Exercise material:
* * * * * * * * *
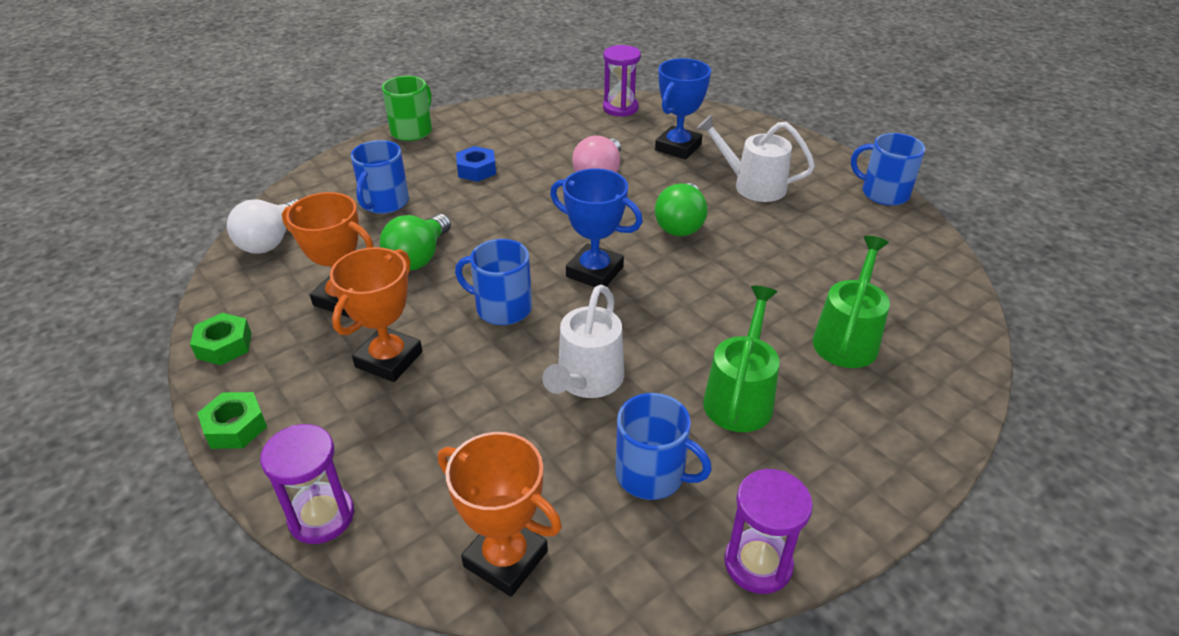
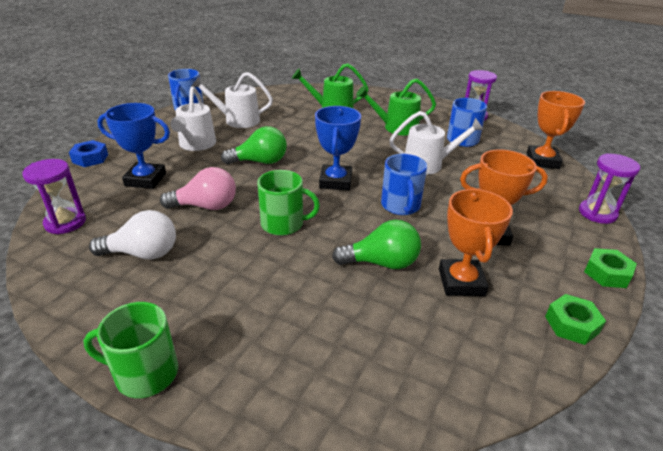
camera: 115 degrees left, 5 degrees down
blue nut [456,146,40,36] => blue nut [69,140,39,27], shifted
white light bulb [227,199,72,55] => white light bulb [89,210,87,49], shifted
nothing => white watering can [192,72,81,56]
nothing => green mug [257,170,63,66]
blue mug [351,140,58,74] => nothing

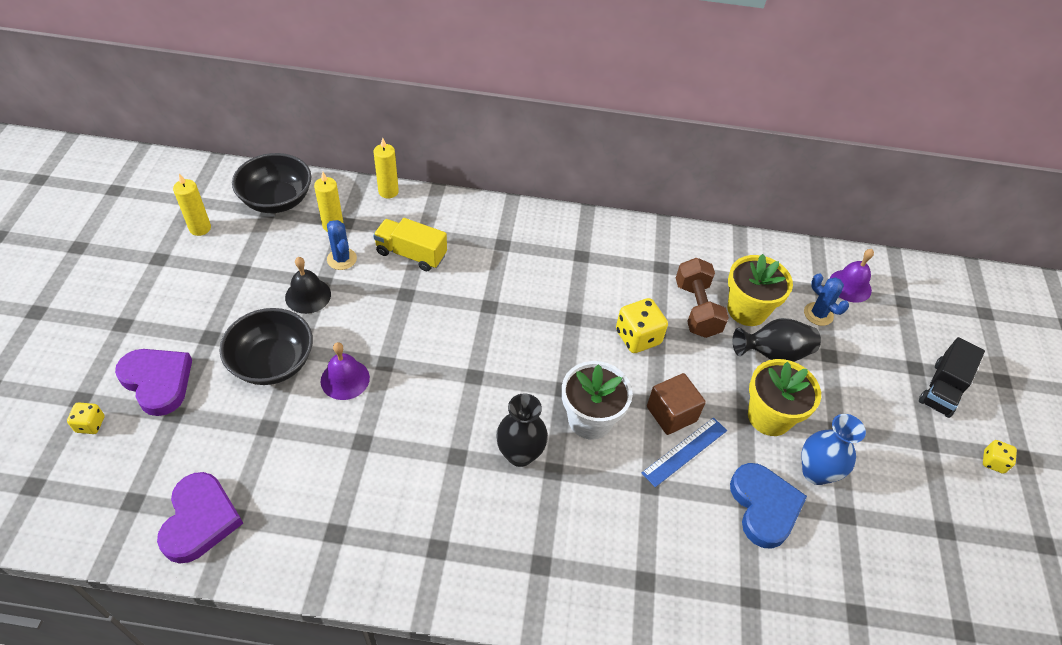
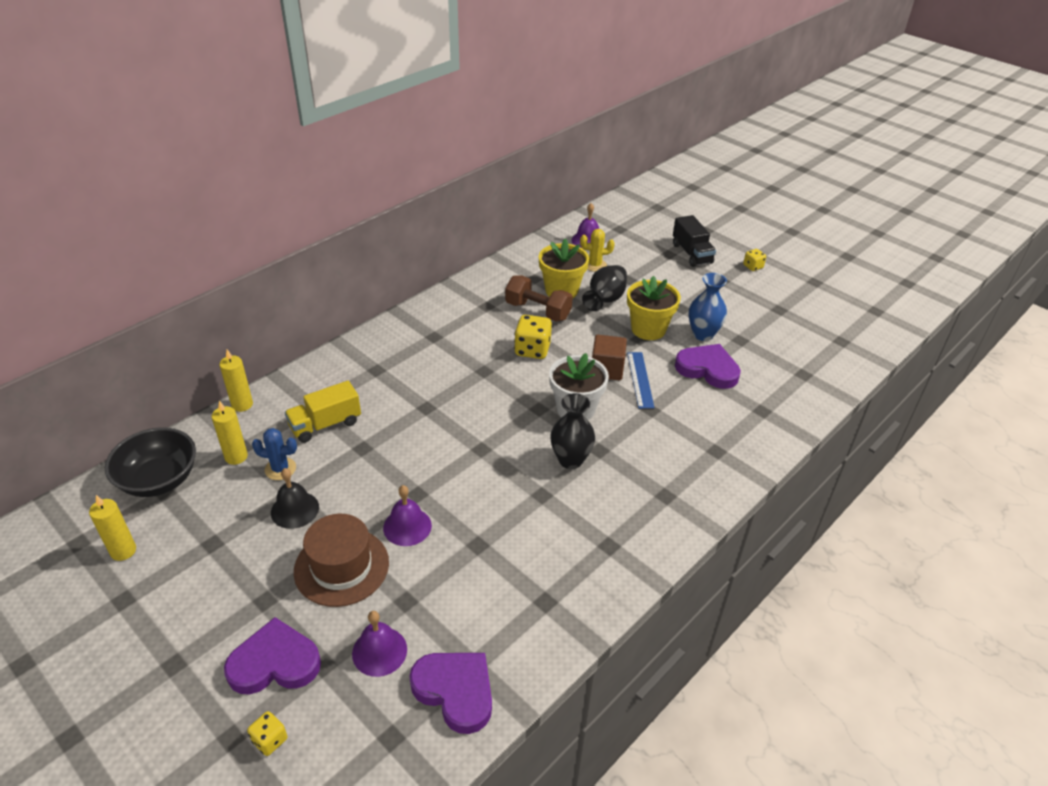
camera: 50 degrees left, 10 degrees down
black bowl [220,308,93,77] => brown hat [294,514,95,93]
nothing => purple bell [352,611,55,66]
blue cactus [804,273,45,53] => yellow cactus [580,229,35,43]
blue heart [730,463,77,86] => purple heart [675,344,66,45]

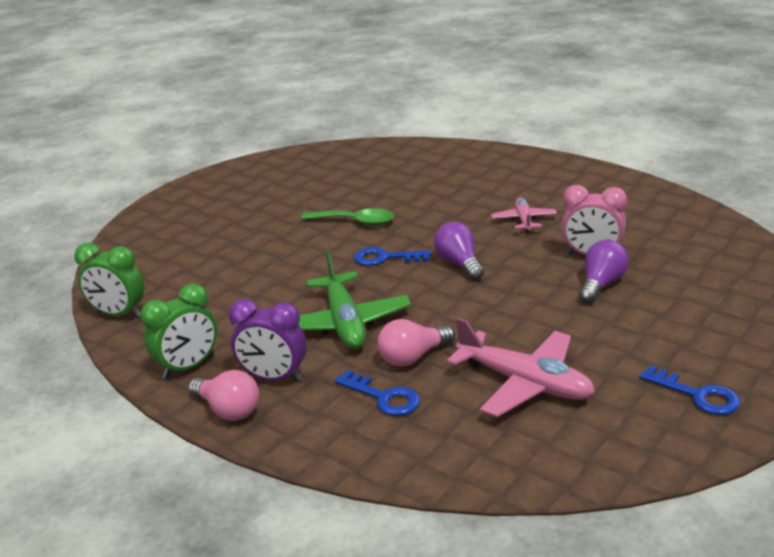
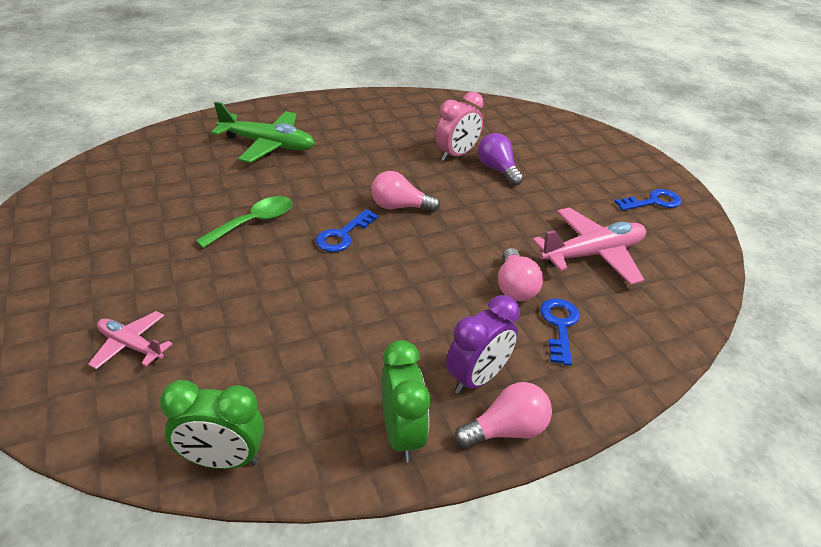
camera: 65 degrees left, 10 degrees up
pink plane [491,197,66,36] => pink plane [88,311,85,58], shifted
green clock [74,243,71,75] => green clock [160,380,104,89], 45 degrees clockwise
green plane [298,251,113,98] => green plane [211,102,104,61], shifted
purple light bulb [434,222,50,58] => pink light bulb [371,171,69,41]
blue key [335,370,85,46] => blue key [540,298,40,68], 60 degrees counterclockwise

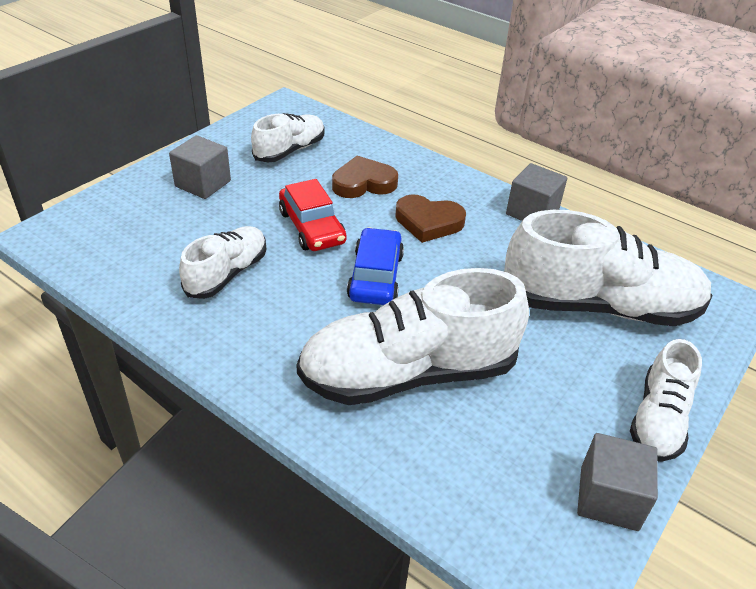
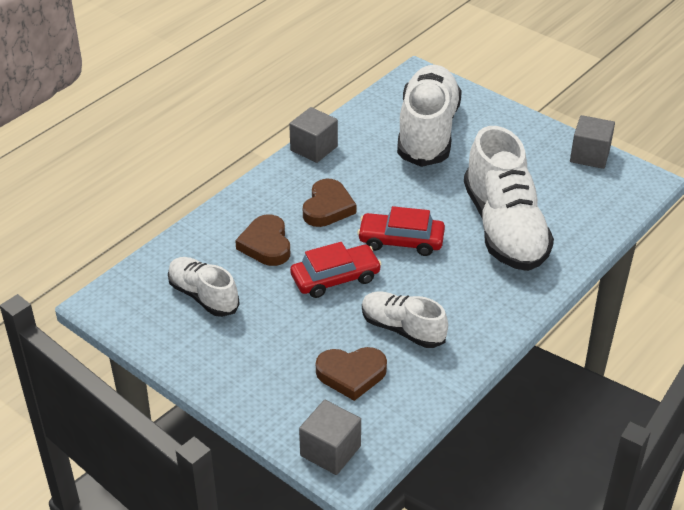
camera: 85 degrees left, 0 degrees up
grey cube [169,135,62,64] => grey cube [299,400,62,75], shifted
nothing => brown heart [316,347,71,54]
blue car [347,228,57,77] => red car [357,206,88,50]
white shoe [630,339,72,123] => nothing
* * * * * * * * *
Instructions for the task: From the line that contains "nothing => green mug [257,170,63,66]" down to the last line of the entries above, copy every line exactly and leave out the pictures.

Reply:
nothing => green mug [257,170,63,66]
blue mug [351,140,58,74] => nothing

camera: 50 degrees left, 10 degrees down
black bowl [220,308,93,77] => brown hat [294,514,95,93]
nothing => purple bell [352,611,55,66]
blue cactus [804,273,45,53] => yellow cactus [580,229,35,43]
blue heart [730,463,77,86] => purple heart [675,344,66,45]

camera: 65 degrees left, 10 degrees up
pink plane [491,197,66,36] => pink plane [88,311,85,58], shifted
green clock [74,243,71,75] => green clock [160,380,104,89], 45 degrees clockwise
green plane [298,251,113,98] => green plane [211,102,104,61], shifted
purple light bulb [434,222,50,58] => pink light bulb [371,171,69,41]
blue key [335,370,85,46] => blue key [540,298,40,68], 60 degrees counterclockwise

camera: 85 degrees left, 0 degrees up
grey cube [169,135,62,64] => grey cube [299,400,62,75], shifted
nothing => brown heart [316,347,71,54]
blue car [347,228,57,77] => red car [357,206,88,50]
white shoe [630,339,72,123] => nothing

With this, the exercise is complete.